▶ **PROBLEM**
Scan the records that follow, and whenever a line has the word "none", copy it.

[Stored items]
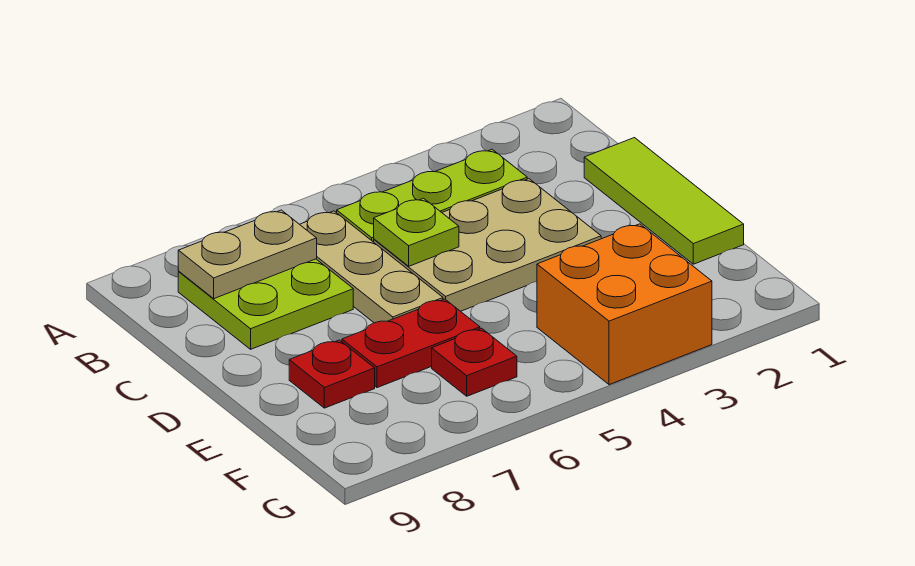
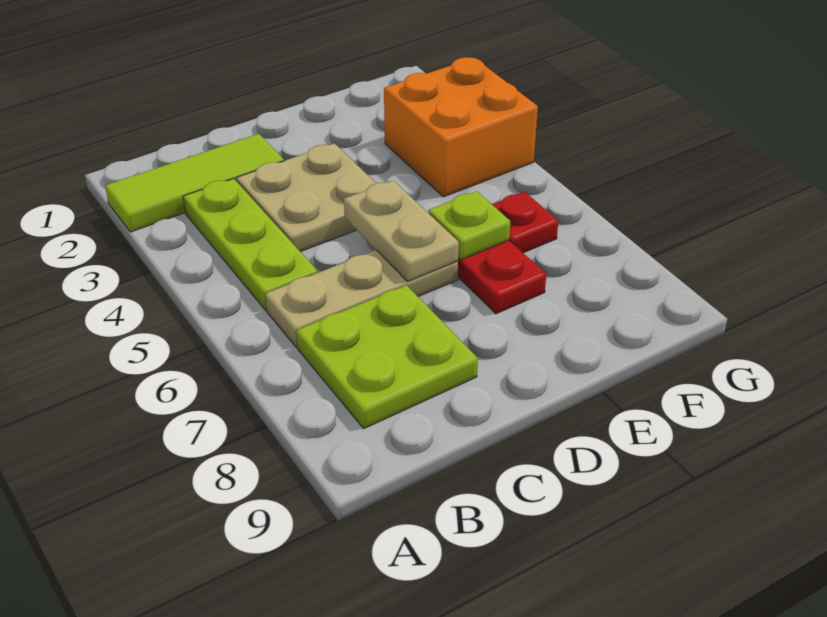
tan plate B7:B8 level 2 -> tan plate D5:D6 level 2
lime tile C1:E1 level 1 -> lime tile A2:C2 level 1
tan plate C3:D5 level 1 -> tan plate C3:D4 level 1
lime plate C5 level 2 -> lime plate E6 level 2
red plate E8 level 1 -> none

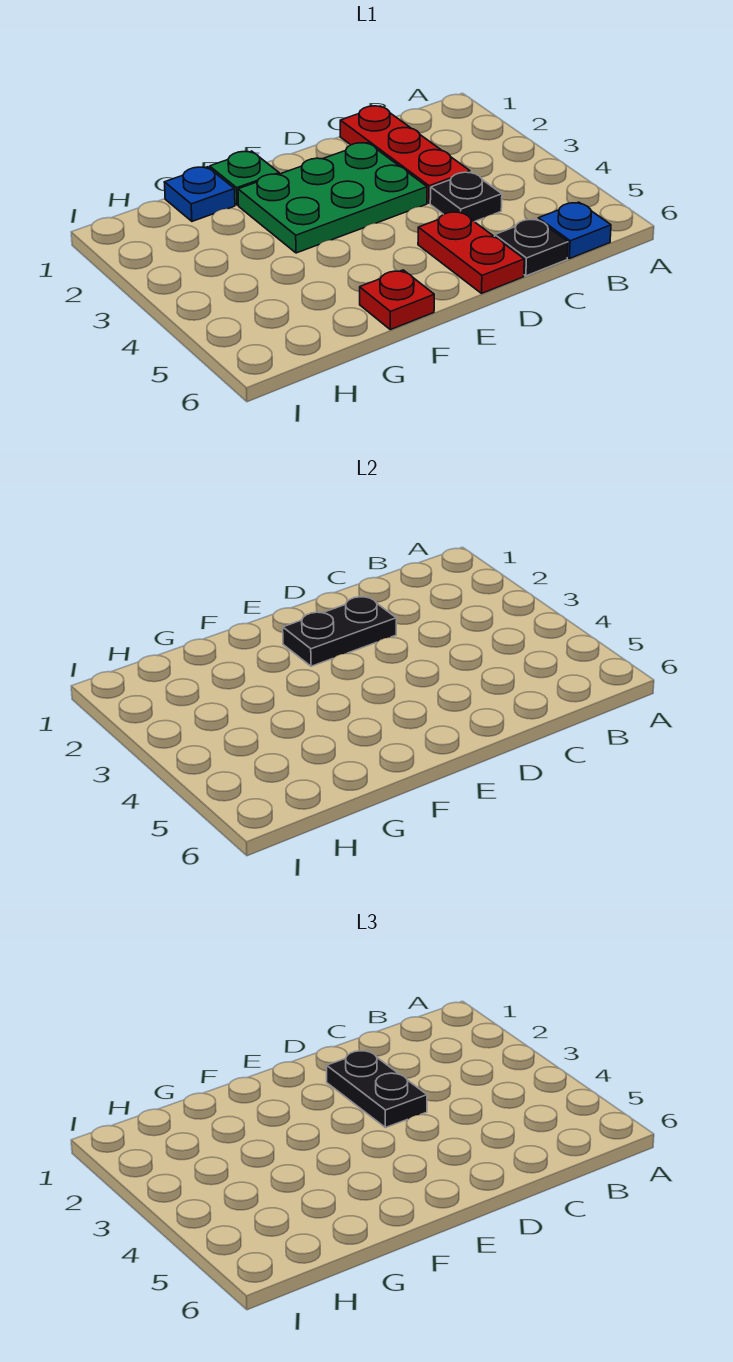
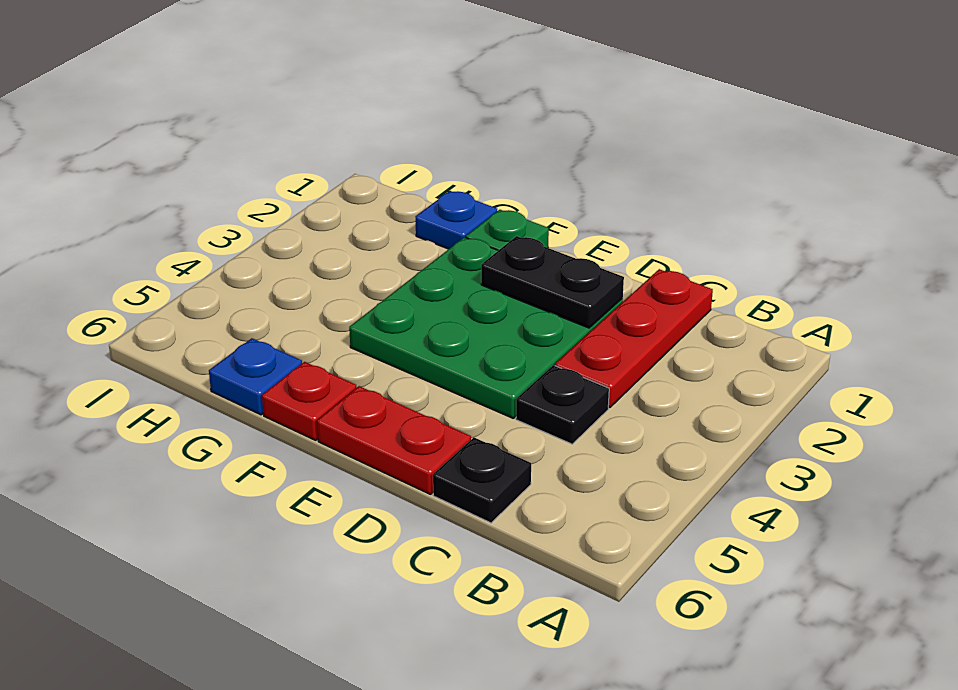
blue plate B6 level 1 -> blue plate G6 level 1
green plate D2:F3 level 1 -> green plate D2:F4 level 1
black plate D2:D3 level 3 -> none
red plate D5:D6 level 1 -> red plate D6:E6 level 1

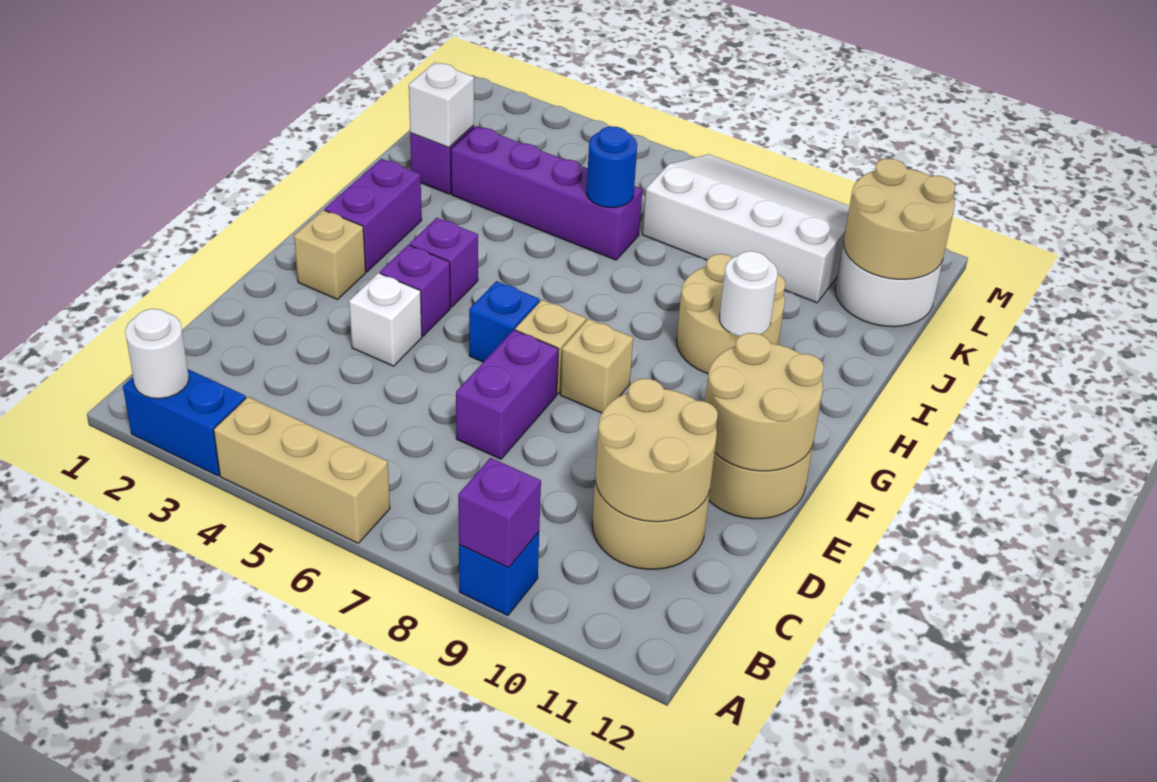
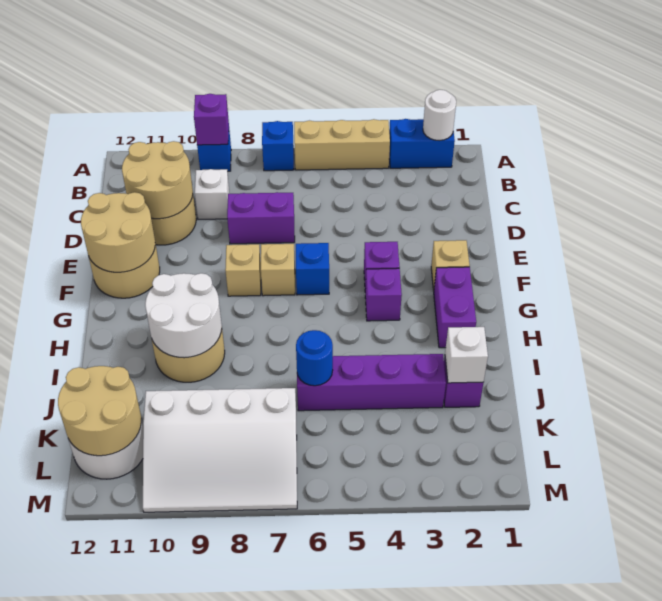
none -> blue brick A7 level 1
purple brick D7:E7 level 1 -> purple brick D7:D8 level 1
white brick E4 level 1 -> white brick C9 level 1
white round brick H10 level 2 -> white round brick H9:I10 level 2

▶ **WRITTEN SOLUTION**
red plate E8 level 1 -> none
black plate D2:D3 level 3 -> none
none -> blue brick A7 level 1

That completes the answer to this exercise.